# [WHAT YOU WILL DO]
The answer must consist of every line from the data that holds "scrolled".

# [Extracted records]
§ §

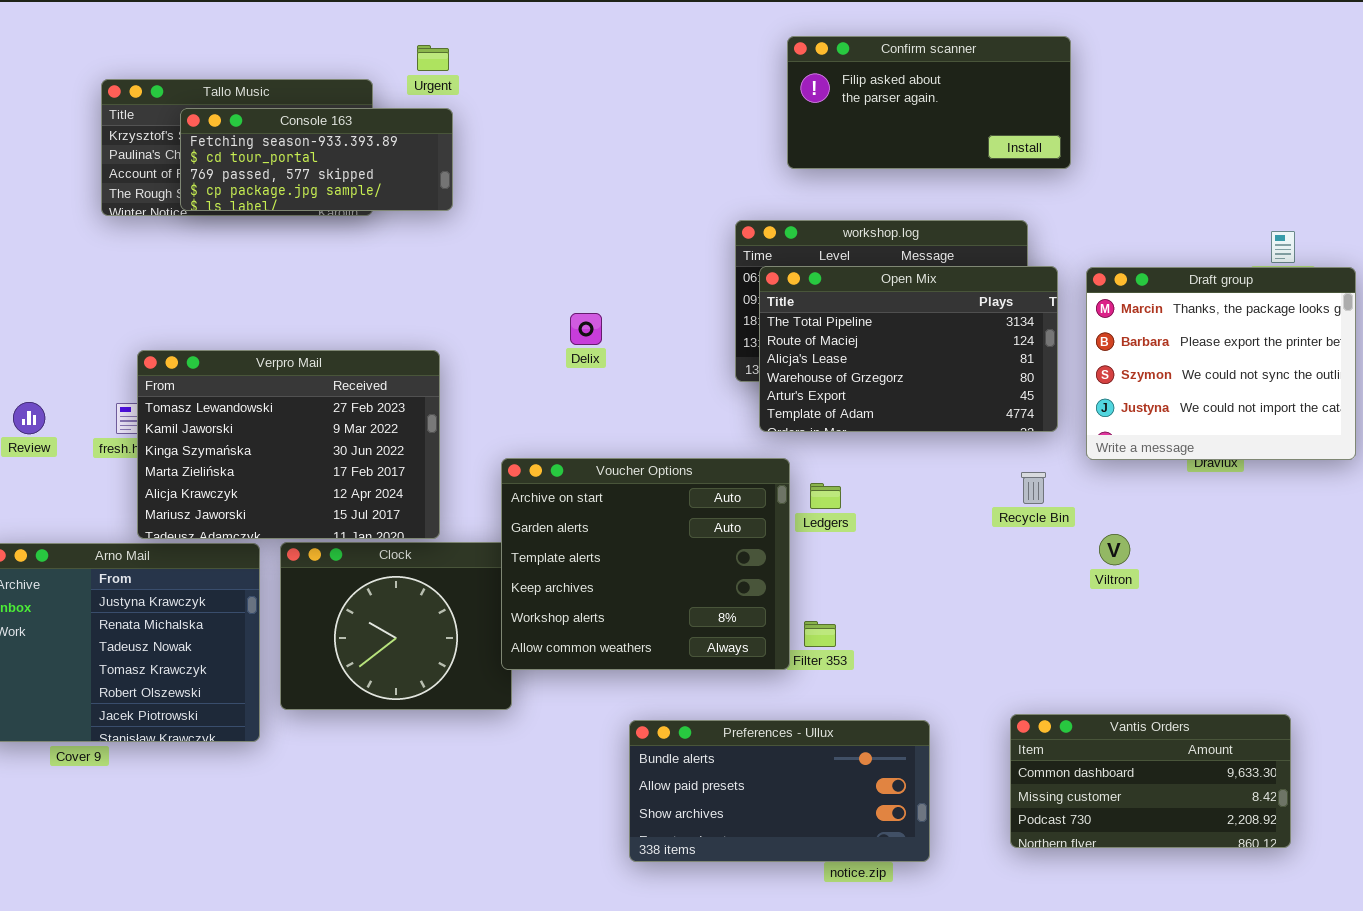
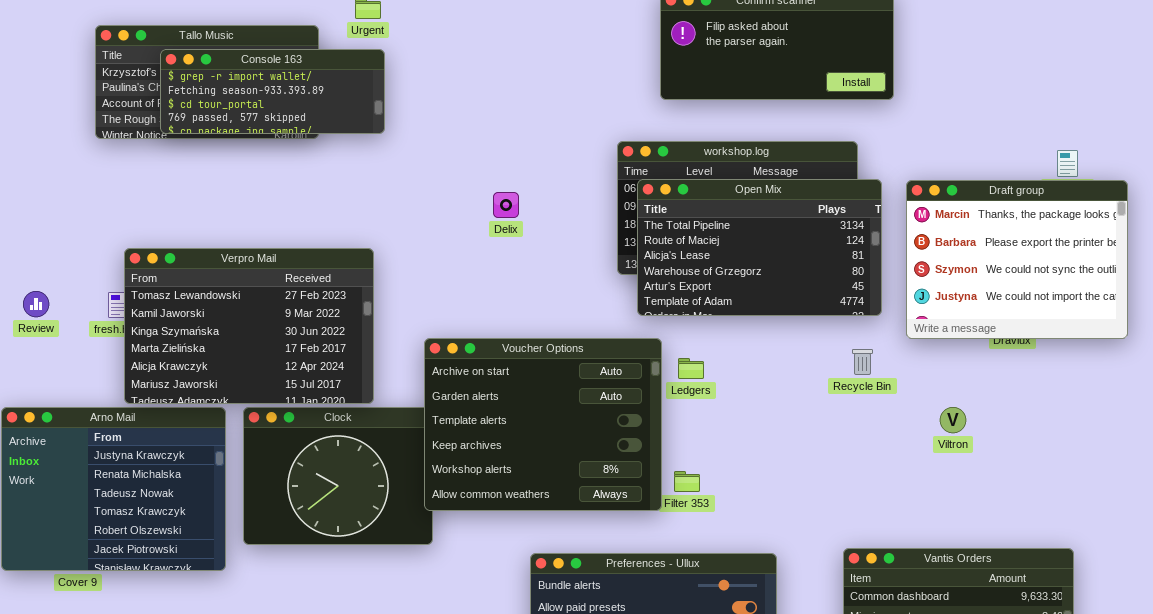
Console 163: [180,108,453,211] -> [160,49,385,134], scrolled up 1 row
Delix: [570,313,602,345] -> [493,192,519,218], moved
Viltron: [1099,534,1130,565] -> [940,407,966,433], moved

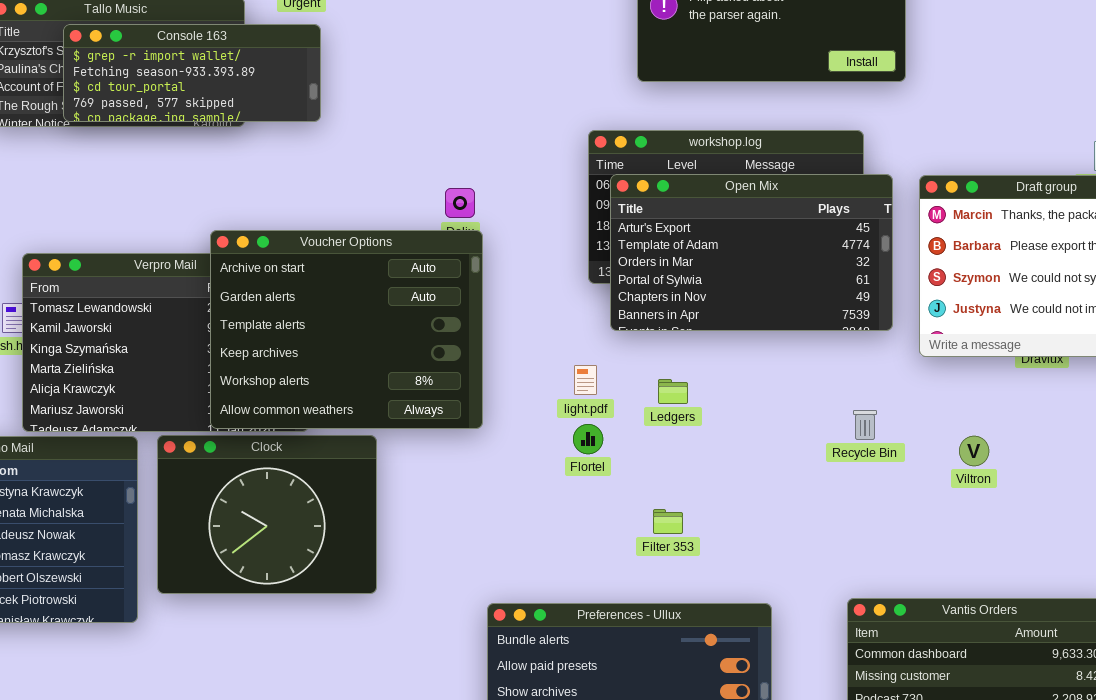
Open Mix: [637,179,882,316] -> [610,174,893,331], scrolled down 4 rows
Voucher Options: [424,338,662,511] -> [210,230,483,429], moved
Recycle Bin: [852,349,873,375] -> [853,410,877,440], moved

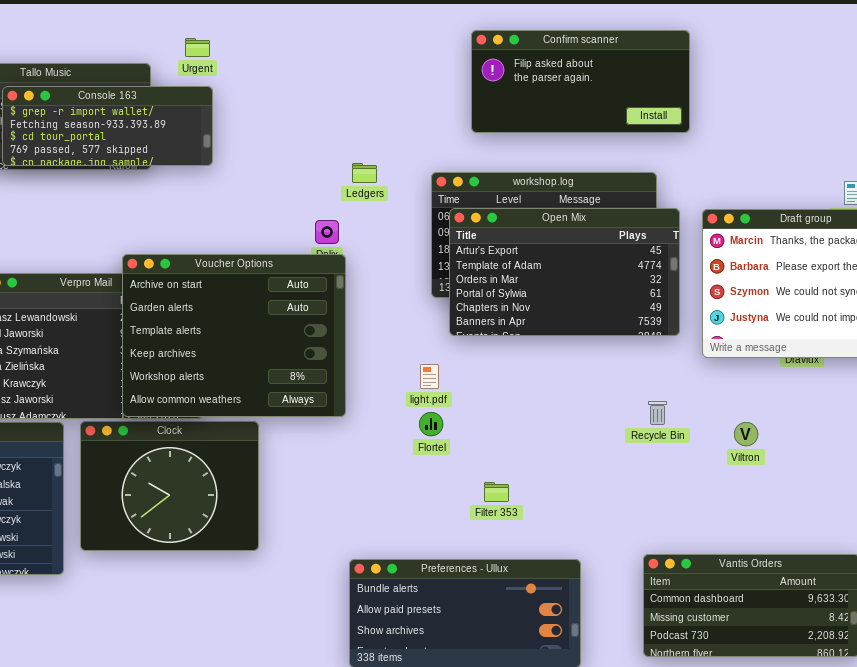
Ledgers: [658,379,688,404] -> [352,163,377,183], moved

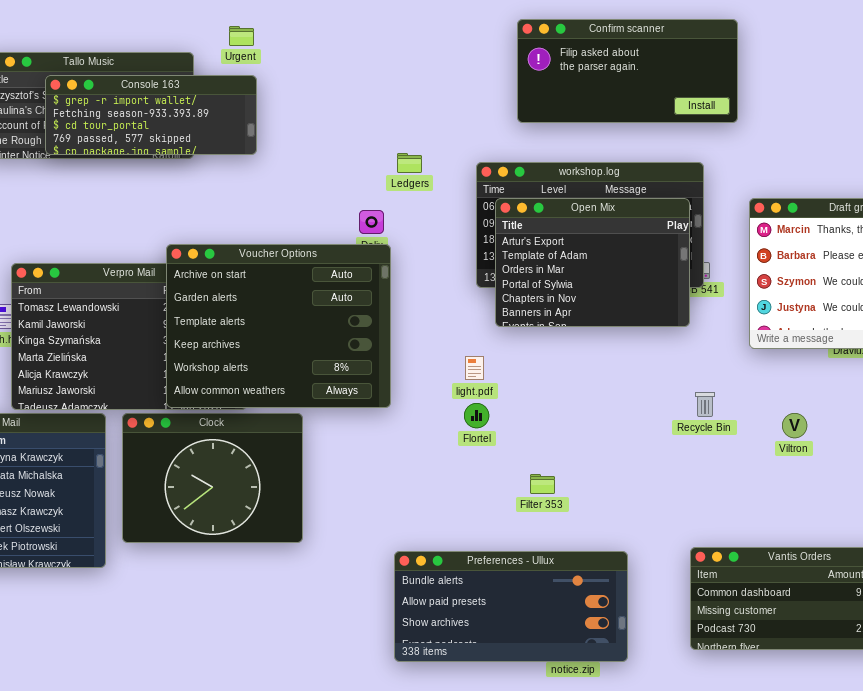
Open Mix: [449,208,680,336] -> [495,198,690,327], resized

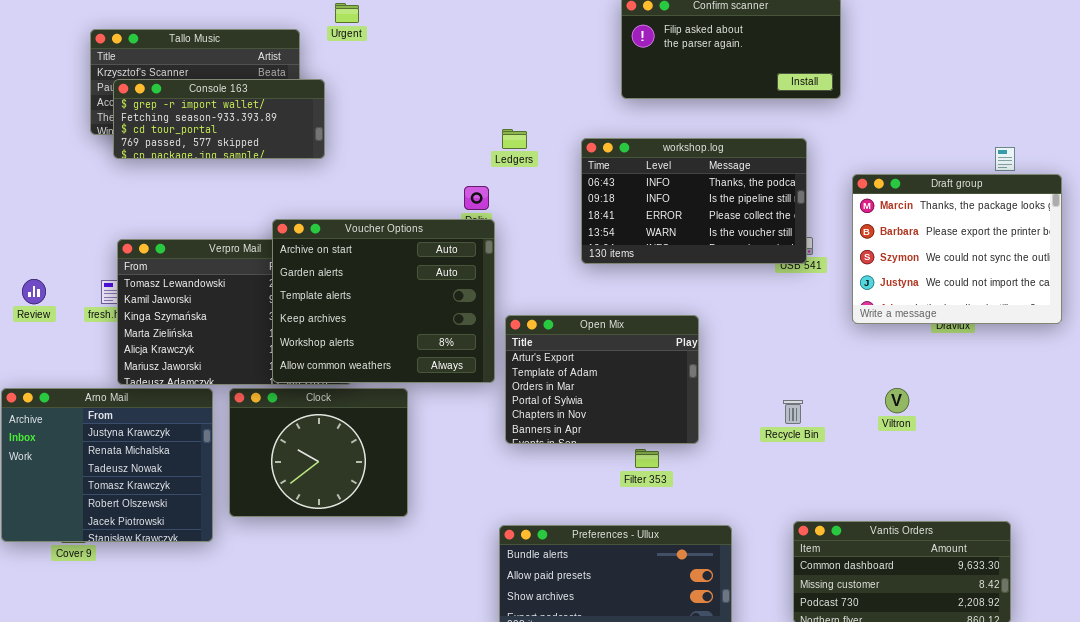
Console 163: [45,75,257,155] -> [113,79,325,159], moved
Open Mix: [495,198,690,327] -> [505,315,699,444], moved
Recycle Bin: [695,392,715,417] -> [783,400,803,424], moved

§ §

# [EXERCISE RESPONSE]
Console 163: [180,108,453,211] -> [160,49,385,134], scrolled up 1 row
Open Mix: [637,179,882,316] -> [610,174,893,331], scrolled down 4 rows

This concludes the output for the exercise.